____ Supplied entries

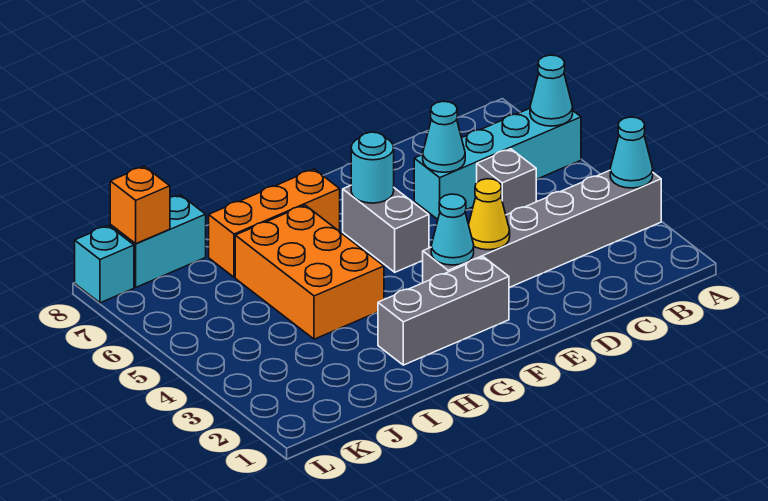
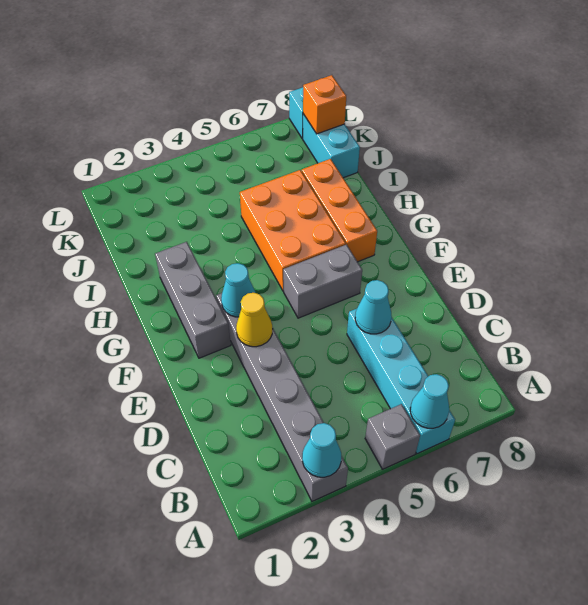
grey brick C5 level 1 -> grey brick A5 level 1
cyan round brick F6 level 2 -> none
orange brick H4:I6 level 1 -> orange brick G5:I6 level 1

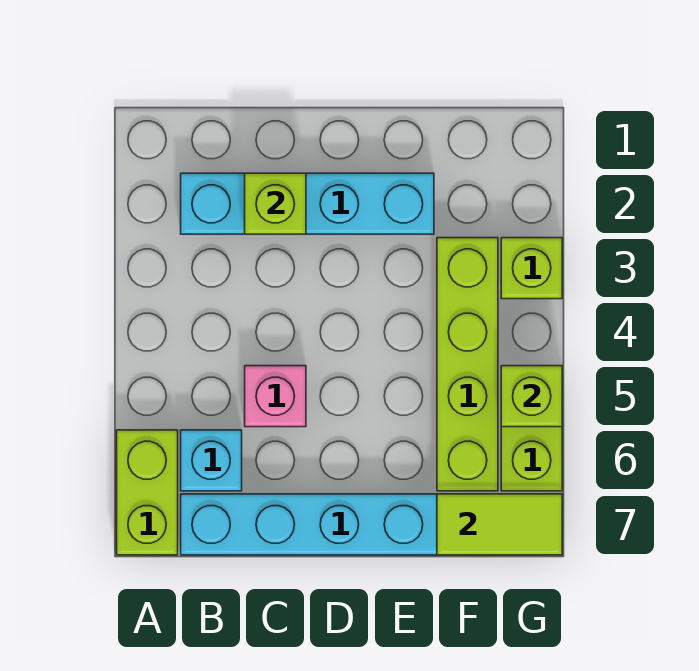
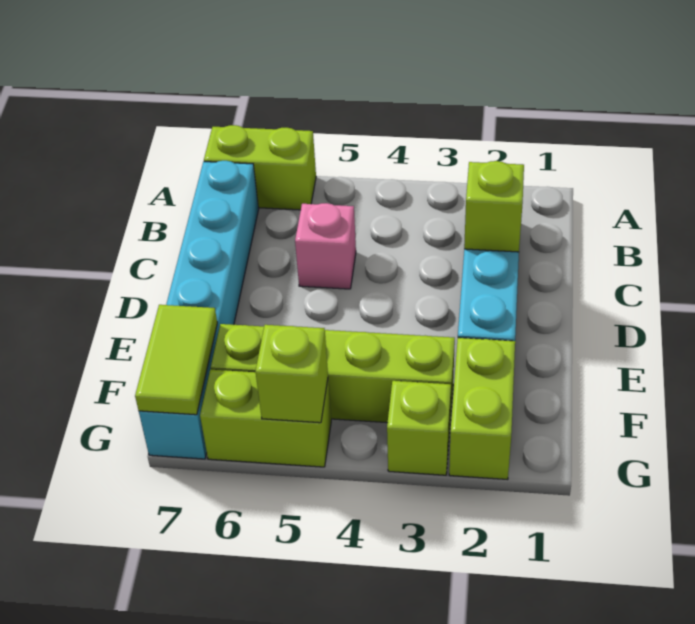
cyan brick B6 level 1 -> none
none -> lime brick F2:G2 level 1

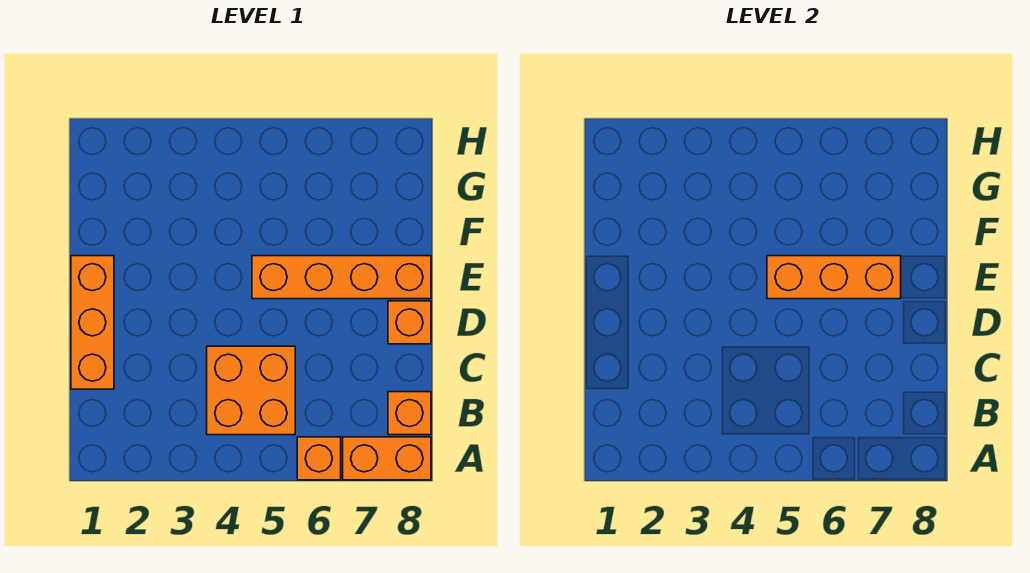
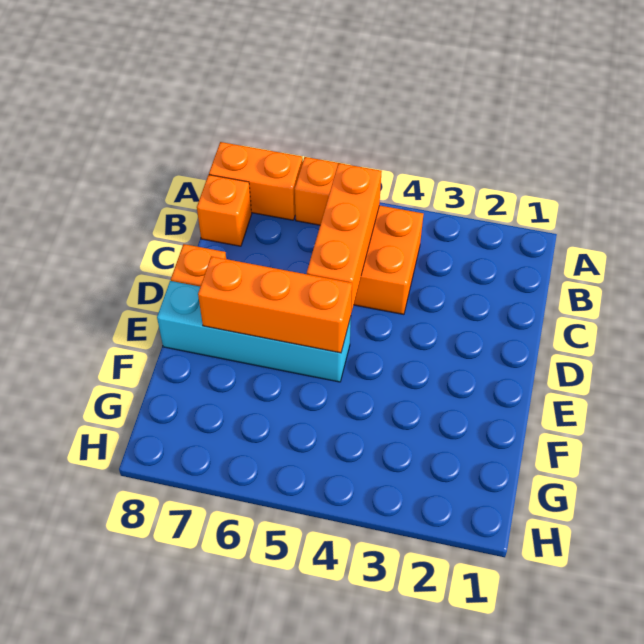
orange brick C1:E1 level 1 -> orange brick B5:D5 level 2
orange brick E5:E8 level 1 -> cyan brick E5:E8 level 1

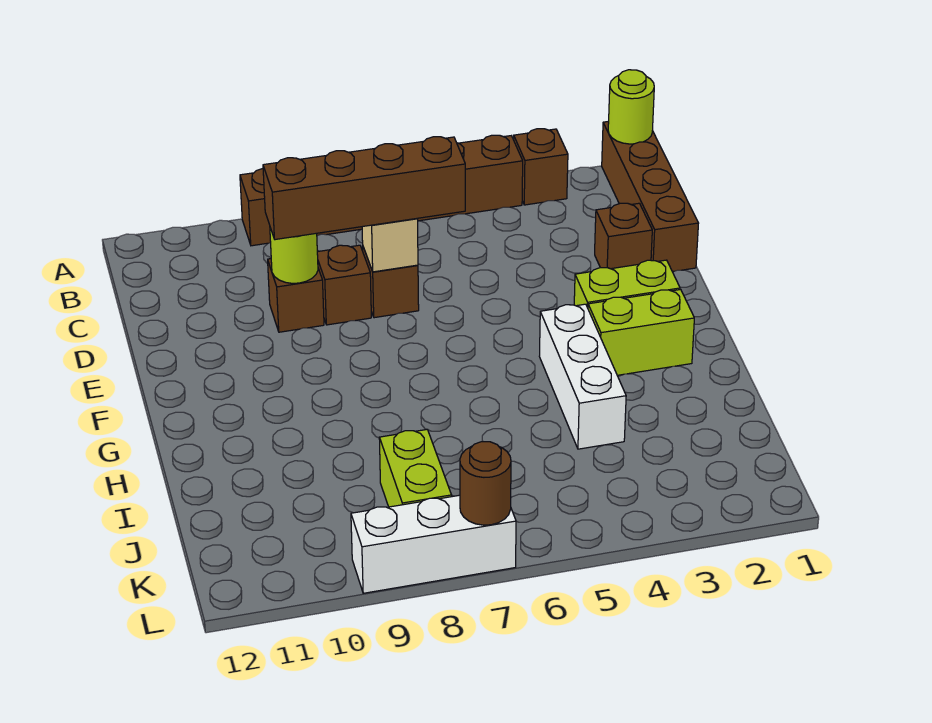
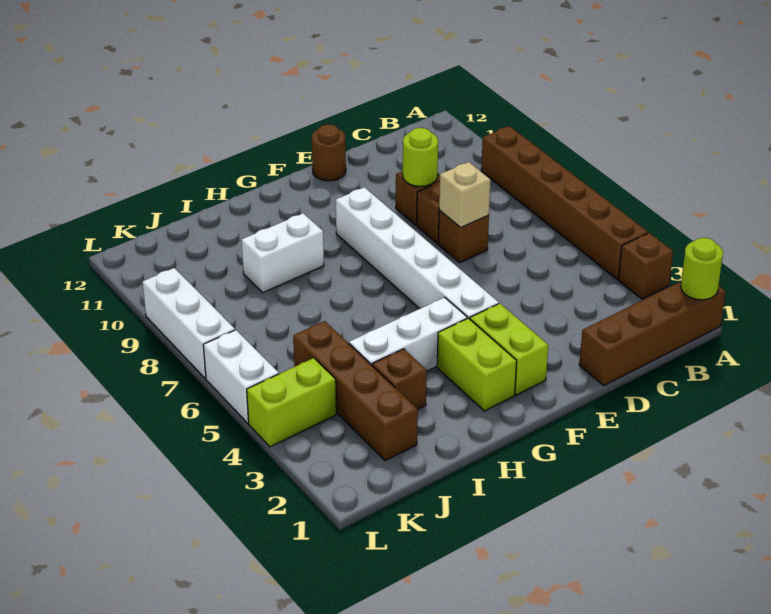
brown brick D2 level 1 -> brown brick I3 level 1
brown brick D6:D9 level 3 -> brown brick J2:J5 level 1
none -> white brick F4:F9 level 1
none -> white brick H9:I9 level 1
lime brick J8:K8 level 1 -> lime brick K4:L4 level 1
none -> white brick L5:L6 level 1
brown round brick L7 level 2 -> brown round brick E12 level 1

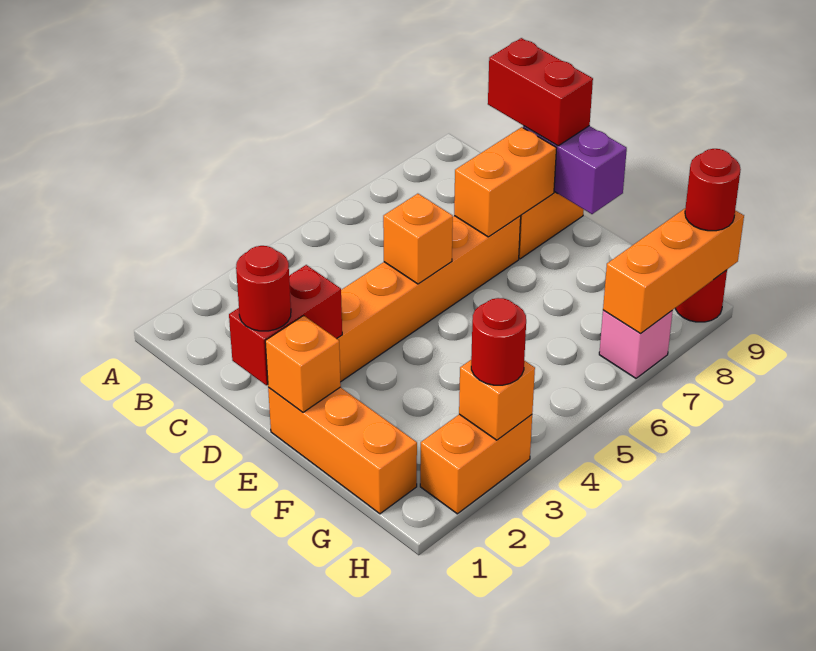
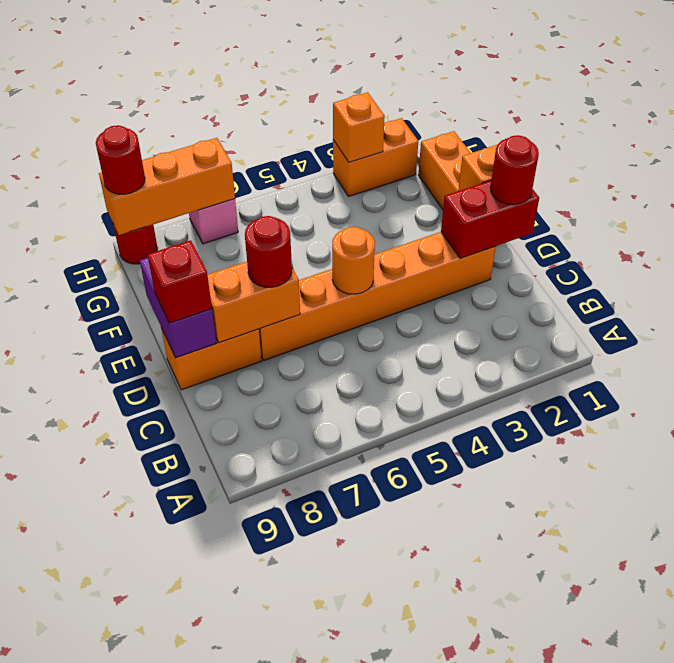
red brick C9:D9 level 3 -> red brick D9 level 3
orange brick D5 level 2 -> orange round brick D5 level 2
red round brick H3 level 3 -> red round brick D7 level 3

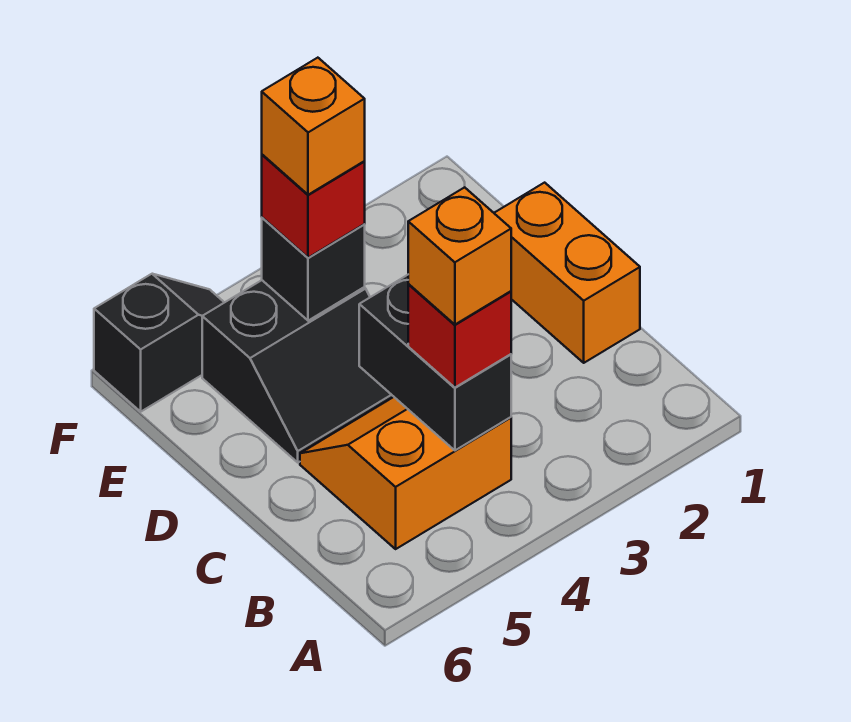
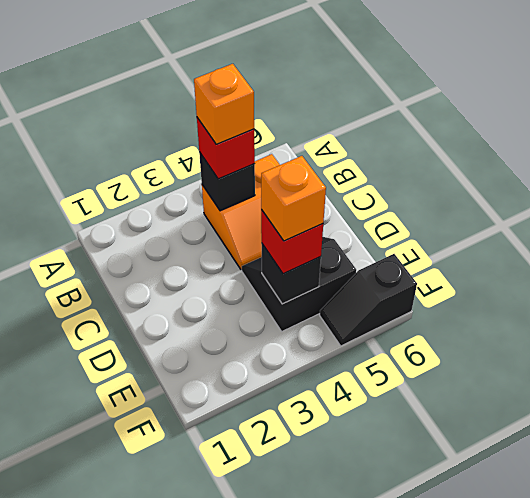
black brick B4:C4 level 2 -> black brick B4 level 2
orange brick C1:D1 level 1 -> none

________

- What you are asked to do:
Search the material above for the word "orange", then copy each line that holds it.

- Solution to this task:
orange brick H4:I6 level 1 -> orange brick G5:I6 level 1
orange brick C1:E1 level 1 -> orange brick B5:D5 level 2
orange brick E5:E8 level 1 -> cyan brick E5:E8 level 1
orange brick D5 level 2 -> orange round brick D5 level 2
orange brick C1:D1 level 1 -> none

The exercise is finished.